---------- Information shown ----------

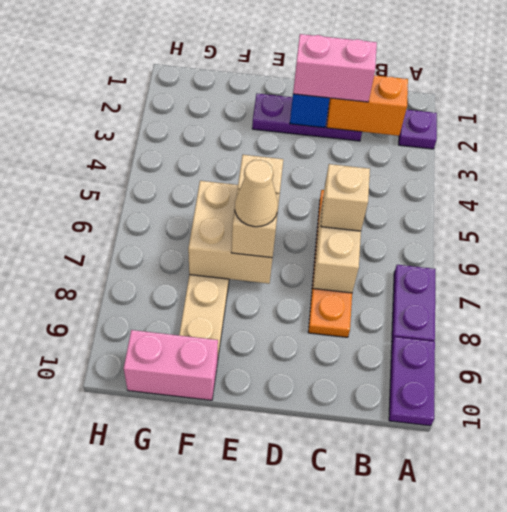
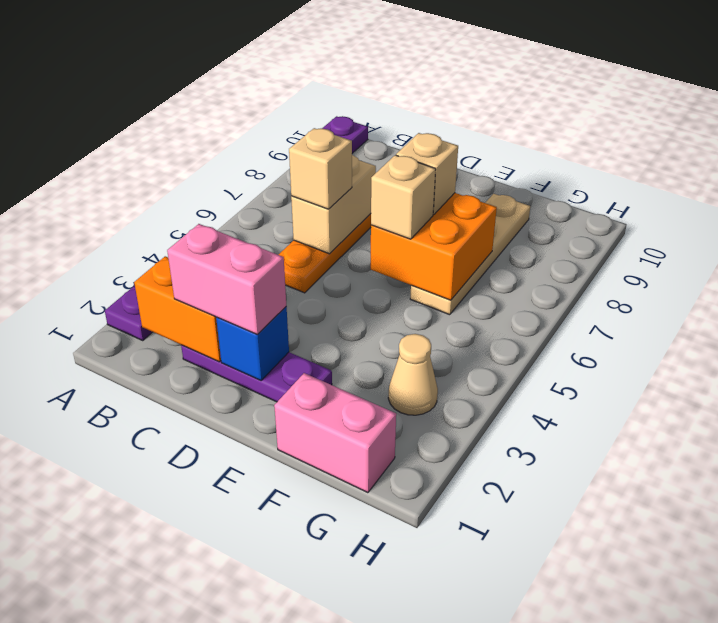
purple plate A7:A8 level 1 -> none
tan brick E6:F7 level 2 -> orange brick E6:F7 level 2
tan cone E7 level 4 -> tan cone G3 level 1
pink brick F10:G10 level 1 -> pink brick F1:G1 level 1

----------

**Exercise details**
Pictures stay out; print everything else in the data exactly.

**Task response**
purple plate A7:A8 level 1 -> none
tan brick E6:F7 level 2 -> orange brick E6:F7 level 2
tan cone E7 level 4 -> tan cone G3 level 1
pink brick F10:G10 level 1 -> pink brick F1:G1 level 1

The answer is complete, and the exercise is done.